**** Information supplied

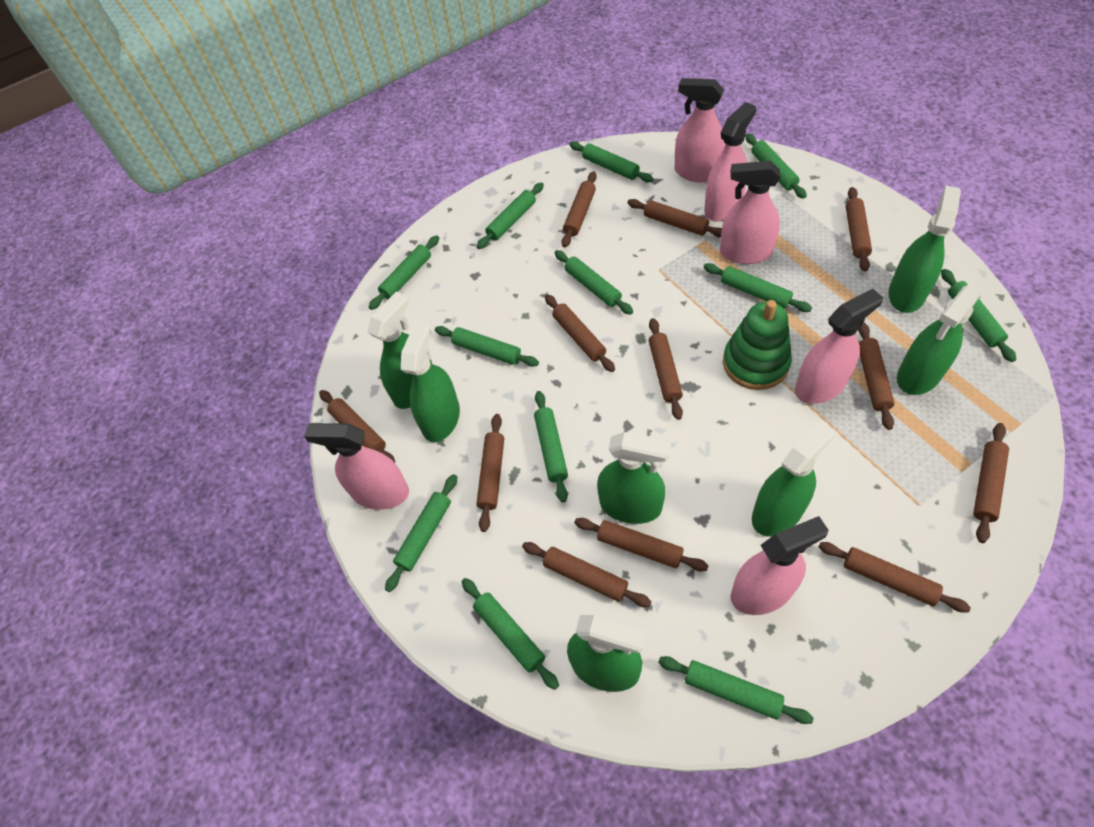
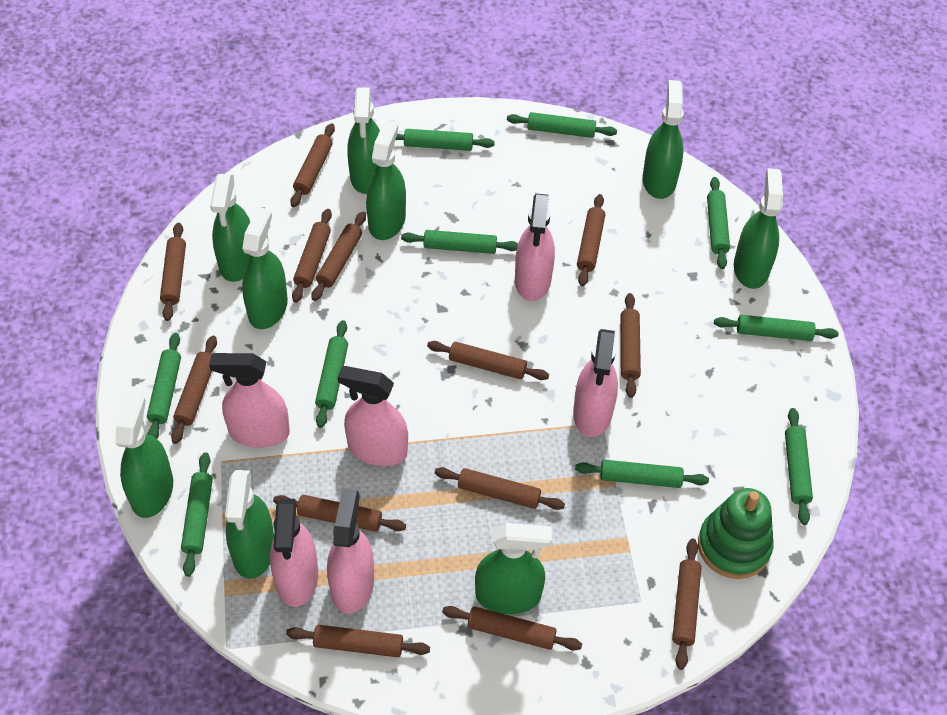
brown rolling pin: 12 -> 13
green rolling pin: 12 -> 10
green spray bottle: 7 -> 9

********

# [Task to carry out]
Return the complete material exactly as it appears, without images.

# [Result for this task]
brown rolling pin: 12 -> 13
green rolling pin: 12 -> 10
green spray bottle: 7 -> 9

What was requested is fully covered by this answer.